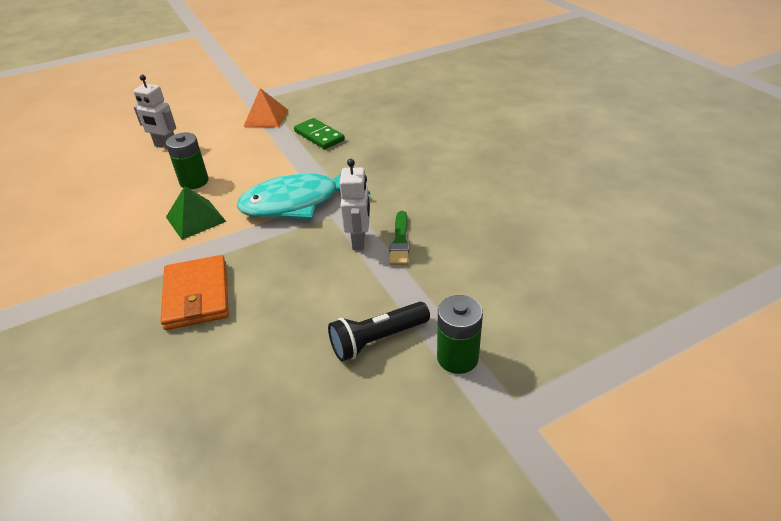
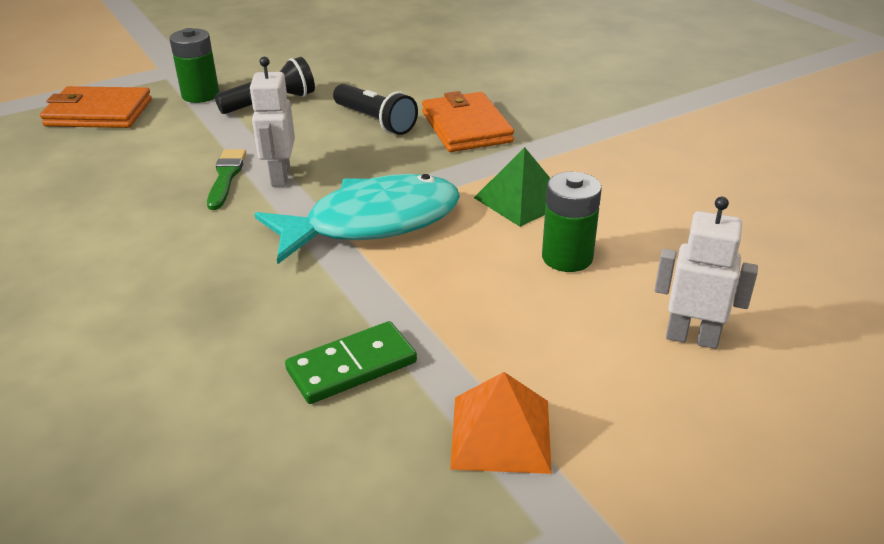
camera: 175 degrees right, 5 degrees down
(276, 306) = (375, 121): none -> black flashlight
(319, 136) = (351, 366): green domino -> green domino turned 75 degrees counterclockwise
(552, 326) = (98, 113): none -> orange wallet

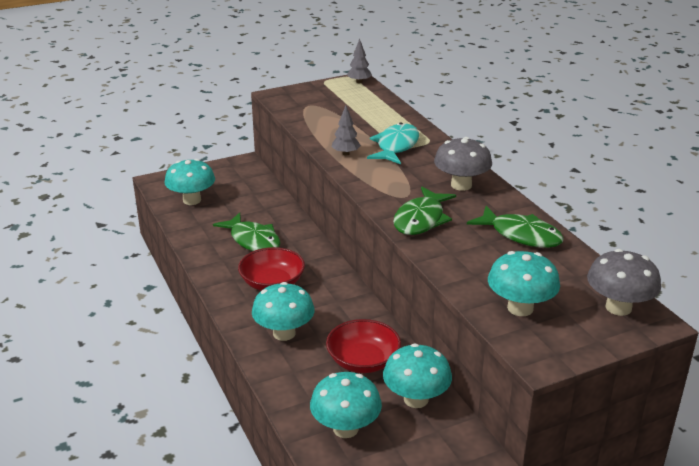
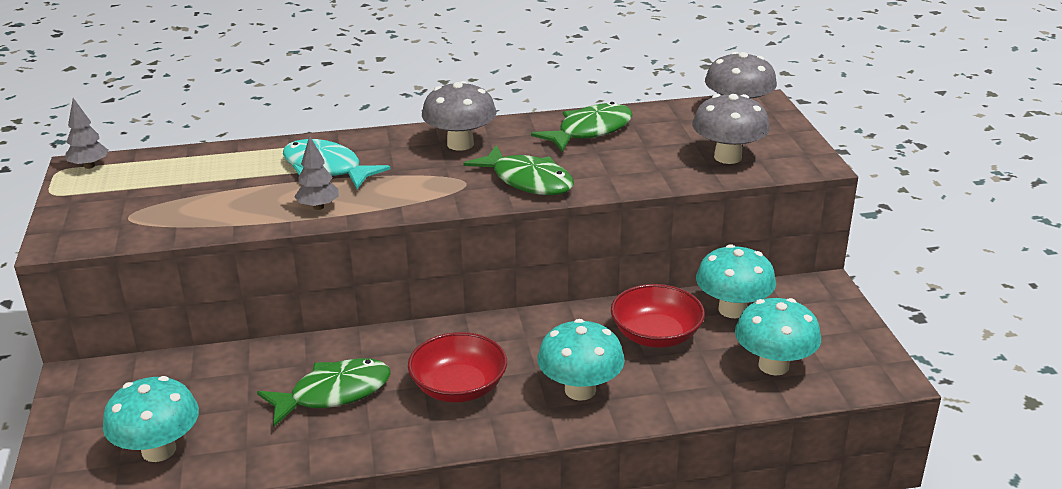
camera: 75 degrees left, 0 degrees up
(520, 308) = (727, 157): turquoise mushroom -> grey mushroom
---+---
## Your instructions
Which lines run from the one containing "(319, 136) = (351, 366): green" to the end of the entries above? Write them out exactly, leaving out every picture.

## Your response
(319, 136) = (351, 366): green domino -> green domino turned 75 degrees counterclockwise
(552, 326) = (98, 113): none -> orange wallet

camera: 75 degrees left, 0 degrees up
(520, 308) = (727, 157): turquoise mushroom -> grey mushroom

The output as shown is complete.